• DATASET ENTRIES:
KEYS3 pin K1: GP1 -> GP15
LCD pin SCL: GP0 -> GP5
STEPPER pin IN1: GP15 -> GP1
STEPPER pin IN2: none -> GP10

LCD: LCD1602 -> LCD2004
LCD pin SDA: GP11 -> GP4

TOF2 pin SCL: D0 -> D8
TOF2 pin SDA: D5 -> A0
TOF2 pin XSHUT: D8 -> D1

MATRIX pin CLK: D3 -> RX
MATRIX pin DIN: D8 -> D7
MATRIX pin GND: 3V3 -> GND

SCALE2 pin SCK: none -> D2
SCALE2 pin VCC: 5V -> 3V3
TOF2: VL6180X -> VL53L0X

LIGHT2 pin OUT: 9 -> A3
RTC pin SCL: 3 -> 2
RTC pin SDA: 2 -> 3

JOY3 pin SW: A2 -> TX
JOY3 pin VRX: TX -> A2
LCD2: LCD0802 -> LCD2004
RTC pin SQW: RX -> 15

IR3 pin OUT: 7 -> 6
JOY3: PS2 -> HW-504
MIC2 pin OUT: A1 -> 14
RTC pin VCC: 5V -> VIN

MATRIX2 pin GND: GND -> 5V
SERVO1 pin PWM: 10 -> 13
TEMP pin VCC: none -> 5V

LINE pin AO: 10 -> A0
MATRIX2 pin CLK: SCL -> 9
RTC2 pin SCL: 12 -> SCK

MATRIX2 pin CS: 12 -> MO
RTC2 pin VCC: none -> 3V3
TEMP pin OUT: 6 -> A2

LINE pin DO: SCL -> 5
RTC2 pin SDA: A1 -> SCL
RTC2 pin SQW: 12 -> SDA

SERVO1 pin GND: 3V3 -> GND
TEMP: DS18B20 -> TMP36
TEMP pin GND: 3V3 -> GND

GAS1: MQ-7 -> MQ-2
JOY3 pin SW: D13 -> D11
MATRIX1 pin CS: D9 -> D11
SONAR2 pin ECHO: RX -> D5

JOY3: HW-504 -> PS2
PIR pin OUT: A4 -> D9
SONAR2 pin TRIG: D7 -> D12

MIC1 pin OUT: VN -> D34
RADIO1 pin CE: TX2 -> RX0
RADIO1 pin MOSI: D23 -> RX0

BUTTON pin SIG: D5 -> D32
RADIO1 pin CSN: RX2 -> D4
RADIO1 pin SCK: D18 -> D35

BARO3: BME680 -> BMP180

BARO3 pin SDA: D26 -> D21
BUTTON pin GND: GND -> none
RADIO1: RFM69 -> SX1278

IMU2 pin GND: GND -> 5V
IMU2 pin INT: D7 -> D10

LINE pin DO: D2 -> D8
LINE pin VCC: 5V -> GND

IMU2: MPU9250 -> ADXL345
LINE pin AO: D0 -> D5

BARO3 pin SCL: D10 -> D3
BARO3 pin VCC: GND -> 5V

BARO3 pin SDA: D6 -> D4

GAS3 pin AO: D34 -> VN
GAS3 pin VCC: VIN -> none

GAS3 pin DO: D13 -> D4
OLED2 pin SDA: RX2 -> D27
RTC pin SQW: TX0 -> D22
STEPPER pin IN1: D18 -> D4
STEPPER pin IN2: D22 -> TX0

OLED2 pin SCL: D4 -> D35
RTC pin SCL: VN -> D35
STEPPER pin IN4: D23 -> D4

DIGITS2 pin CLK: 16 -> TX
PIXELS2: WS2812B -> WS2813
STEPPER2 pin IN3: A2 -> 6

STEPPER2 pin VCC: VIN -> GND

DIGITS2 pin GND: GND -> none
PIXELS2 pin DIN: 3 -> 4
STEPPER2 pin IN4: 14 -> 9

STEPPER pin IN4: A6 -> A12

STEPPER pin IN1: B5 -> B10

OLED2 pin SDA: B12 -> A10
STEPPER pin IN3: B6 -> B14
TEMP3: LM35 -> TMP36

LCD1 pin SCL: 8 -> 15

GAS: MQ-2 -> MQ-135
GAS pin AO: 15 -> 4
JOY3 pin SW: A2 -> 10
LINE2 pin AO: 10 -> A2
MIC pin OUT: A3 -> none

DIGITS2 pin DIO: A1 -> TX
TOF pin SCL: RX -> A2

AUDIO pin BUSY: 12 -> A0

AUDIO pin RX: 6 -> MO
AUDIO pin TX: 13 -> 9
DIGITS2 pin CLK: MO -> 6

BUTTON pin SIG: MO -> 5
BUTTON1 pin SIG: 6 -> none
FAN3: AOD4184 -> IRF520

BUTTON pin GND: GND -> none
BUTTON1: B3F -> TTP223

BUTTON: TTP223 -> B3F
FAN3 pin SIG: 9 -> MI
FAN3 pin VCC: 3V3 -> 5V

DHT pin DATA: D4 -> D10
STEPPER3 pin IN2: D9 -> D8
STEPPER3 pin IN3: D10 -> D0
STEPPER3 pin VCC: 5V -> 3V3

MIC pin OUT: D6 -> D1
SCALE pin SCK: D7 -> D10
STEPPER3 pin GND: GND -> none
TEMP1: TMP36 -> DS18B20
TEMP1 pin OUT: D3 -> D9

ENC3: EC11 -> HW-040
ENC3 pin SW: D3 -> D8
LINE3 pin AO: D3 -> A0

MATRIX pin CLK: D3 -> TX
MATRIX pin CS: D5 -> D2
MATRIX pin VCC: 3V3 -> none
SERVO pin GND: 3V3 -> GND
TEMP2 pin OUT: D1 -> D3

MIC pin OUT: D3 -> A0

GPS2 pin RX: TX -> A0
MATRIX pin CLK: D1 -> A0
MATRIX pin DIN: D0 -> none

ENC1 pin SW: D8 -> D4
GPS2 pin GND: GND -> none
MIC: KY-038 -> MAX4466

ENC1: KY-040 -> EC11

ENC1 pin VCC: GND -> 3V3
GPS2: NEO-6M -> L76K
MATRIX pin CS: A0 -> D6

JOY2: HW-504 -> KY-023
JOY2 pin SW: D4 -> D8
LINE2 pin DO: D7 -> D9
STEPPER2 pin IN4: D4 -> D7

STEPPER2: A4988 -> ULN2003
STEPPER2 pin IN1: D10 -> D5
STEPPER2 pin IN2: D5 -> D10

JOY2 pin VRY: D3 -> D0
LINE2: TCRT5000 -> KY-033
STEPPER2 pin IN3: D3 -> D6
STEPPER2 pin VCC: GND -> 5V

• TASK TO CARRY OUT:
Copy the lines above exactly, leaving every word as it is.

• RESPONSE TO THE TASK:
KEYS3 pin K1: GP1 -> GP15
LCD pin SCL: GP0 -> GP5
STEPPER pin IN1: GP15 -> GP1
STEPPER pin IN2: none -> GP10

LCD: LCD1602 -> LCD2004
LCD pin SDA: GP11 -> GP4

TOF2 pin SCL: D0 -> D8
TOF2 pin SDA: D5 -> A0
TOF2 pin XSHUT: D8 -> D1

MATRIX pin CLK: D3 -> RX
MATRIX pin DIN: D8 -> D7
MATRIX pin GND: 3V3 -> GND

SCALE2 pin SCK: none -> D2
SCALE2 pin VCC: 5V -> 3V3
TOF2: VL6180X -> VL53L0X

LIGHT2 pin OUT: 9 -> A3
RTC pin SCL: 3 -> 2
RTC pin SDA: 2 -> 3

JOY3 pin SW: A2 -> TX
JOY3 pin VRX: TX -> A2
LCD2: LCD0802 -> LCD2004
RTC pin SQW: RX -> 15

IR3 pin OUT: 7 -> 6
JOY3: PS2 -> HW-504
MIC2 pin OUT: A1 -> 14
RTC pin VCC: 5V -> VIN

MATRIX2 pin GND: GND -> 5V
SERVO1 pin PWM: 10 -> 13
TEMP pin VCC: none -> 5V

LINE pin AO: 10 -> A0
MATRIX2 pin CLK: SCL -> 9
RTC2 pin SCL: 12 -> SCK

MATRIX2 pin CS: 12 -> MO
RTC2 pin VCC: none -> 3V3
TEMP pin OUT: 6 -> A2

LINE pin DO: SCL -> 5
RTC2 pin SDA: A1 -> SCL
RTC2 pin SQW: 12 -> SDA

SERVO1 pin GND: 3V3 -> GND
TEMP: DS18B20 -> TMP36
TEMP pin GND: 3V3 -> GND

GAS1: MQ-7 -> MQ-2
JOY3 pin SW: D13 -> D11
MATRIX1 pin CS: D9 -> D11
SONAR2 pin ECHO: RX -> D5

JOY3: HW-504 -> PS2
PIR pin OUT: A4 -> D9
SONAR2 pin TRIG: D7 -> D12

MIC1 pin OUT: VN -> D34
RADIO1 pin CE: TX2 -> RX0
RADIO1 pin MOSI: D23 -> RX0

BUTTON pin SIG: D5 -> D32
RADIO1 pin CSN: RX2 -> D4
RADIO1 pin SCK: D18 -> D35

BARO3: BME680 -> BMP180

BARO3 pin SDA: D26 -> D21
BUTTON pin GND: GND -> none
RADIO1: RFM69 -> SX1278

IMU2 pin GND: GND -> 5V
IMU2 pin INT: D7 -> D10

LINE pin DO: D2 -> D8
LINE pin VCC: 5V -> GND

IMU2: MPU9250 -> ADXL345
LINE pin AO: D0 -> D5

BARO3 pin SCL: D10 -> D3
BARO3 pin VCC: GND -> 5V

BARO3 pin SDA: D6 -> D4

GAS3 pin AO: D34 -> VN
GAS3 pin VCC: VIN -> none

GAS3 pin DO: D13 -> D4
OLED2 pin SDA: RX2 -> D27
RTC pin SQW: TX0 -> D22
STEPPER pin IN1: D18 -> D4
STEPPER pin IN2: D22 -> TX0

OLED2 pin SCL: D4 -> D35
RTC pin SCL: VN -> D35
STEPPER pin IN4: D23 -> D4

DIGITS2 pin CLK: 16 -> TX
PIXELS2: WS2812B -> WS2813
STEPPER2 pin IN3: A2 -> 6

STEPPER2 pin VCC: VIN -> GND

DIGITS2 pin GND: GND -> none
PIXELS2 pin DIN: 3 -> 4
STEPPER2 pin IN4: 14 -> 9

STEPPER pin IN4: A6 -> A12

STEPPER pin IN1: B5 -> B10

OLED2 pin SDA: B12 -> A10
STEPPER pin IN3: B6 -> B14
TEMP3: LM35 -> TMP36

LCD1 pin SCL: 8 -> 15

GAS: MQ-2 -> MQ-135
GAS pin AO: 15 -> 4
JOY3 pin SW: A2 -> 10
LINE2 pin AO: 10 -> A2
MIC pin OUT: A3 -> none

DIGITS2 pin DIO: A1 -> TX
TOF pin SCL: RX -> A2

AUDIO pin BUSY: 12 -> A0

AUDIO pin RX: 6 -> MO
AUDIO pin TX: 13 -> 9
DIGITS2 pin CLK: MO -> 6

BUTTON pin SIG: MO -> 5
BUTTON1 pin SIG: 6 -> none
FAN3: AOD4184 -> IRF520

BUTTON pin GND: GND -> none
BUTTON1: B3F -> TTP223

BUTTON: TTP223 -> B3F
FAN3 pin SIG: 9 -> MI
FAN3 pin VCC: 3V3 -> 5V

DHT pin DATA: D4 -> D10
STEPPER3 pin IN2: D9 -> D8
STEPPER3 pin IN3: D10 -> D0
STEPPER3 pin VCC: 5V -> 3V3

MIC pin OUT: D6 -> D1
SCALE pin SCK: D7 -> D10
STEPPER3 pin GND: GND -> none
TEMP1: TMP36 -> DS18B20
TEMP1 pin OUT: D3 -> D9

ENC3: EC11 -> HW-040
ENC3 pin SW: D3 -> D8
LINE3 pin AO: D3 -> A0

MATRIX pin CLK: D3 -> TX
MATRIX pin CS: D5 -> D2
MATRIX pin VCC: 3V3 -> none
SERVO pin GND: 3V3 -> GND
TEMP2 pin OUT: D1 -> D3

MIC pin OUT: D3 -> A0

GPS2 pin RX: TX -> A0
MATRIX pin CLK: D1 -> A0
MATRIX pin DIN: D0 -> none

ENC1 pin SW: D8 -> D4
GPS2 pin GND: GND -> none
MIC: KY-038 -> MAX4466

ENC1: KY-040 -> EC11

ENC1 pin VCC: GND -> 3V3
GPS2: NEO-6M -> L76K
MATRIX pin CS: A0 -> D6

JOY2: HW-504 -> KY-023
JOY2 pin SW: D4 -> D8
LINE2 pin DO: D7 -> D9
STEPPER2 pin IN4: D4 -> D7

STEPPER2: A4988 -> ULN2003
STEPPER2 pin IN1: D10 -> D5
STEPPER2 pin IN2: D5 -> D10

JOY2 pin VRY: D3 -> D0
LINE2: TCRT5000 -> KY-033
STEPPER2 pin IN3: D3 -> D6
STEPPER2 pin VCC: GND -> 5V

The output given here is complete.